WRITTEN REQUEST:
Return all of the data below verbatim, line for line, leaving out the pictures.

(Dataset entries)
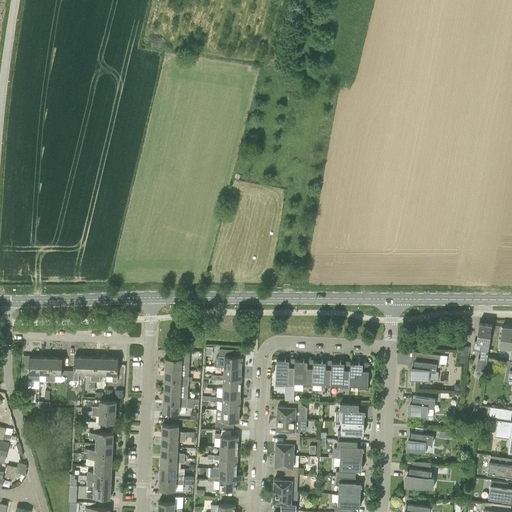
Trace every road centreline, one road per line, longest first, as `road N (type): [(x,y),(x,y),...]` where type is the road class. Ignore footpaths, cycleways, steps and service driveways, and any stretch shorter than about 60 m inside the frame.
road 1 (residential): [(252,511),(264,350),(389,348)]
road 2 (secondary): [(149,298),(390,299)]
road 3 (residential): [(139,511),(148,341)]
road 4 (residential): [(380,511),(389,348)]
road 5 (residential): [(38,487),(9,389),(7,333)]
road 6 (residential): [(148,341),(7,333)]
road 7 (secondary): [(8,301),(149,298)]
road 8 (unclassified): [(0,129),(18,0)]
road 9 (secondary): [(390,299),(511,300)]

TASK RESPONSE:
Trace every road centreline, one road per line, longest first, as `road N (type): [(x,y),(x,y),...]` where type is the road class. Ignore footpaths, cycleways, steps and service driveways, and any stretch shorter than about 60 m inside the frame.
road 1 (residential): [(252,511),(264,350),(389,348)]
road 2 (secondary): [(149,298),(390,299)]
road 3 (residential): [(139,511),(148,341)]
road 4 (residential): [(380,511),(389,348)]
road 5 (residential): [(38,487),(9,389),(7,333)]
road 6 (residential): [(148,341),(7,333)]
road 7 (secondary): [(8,301),(149,298)]
road 8 (unclassified): [(0,129),(18,0)]
road 9 (secondary): [(390,299),(511,300)]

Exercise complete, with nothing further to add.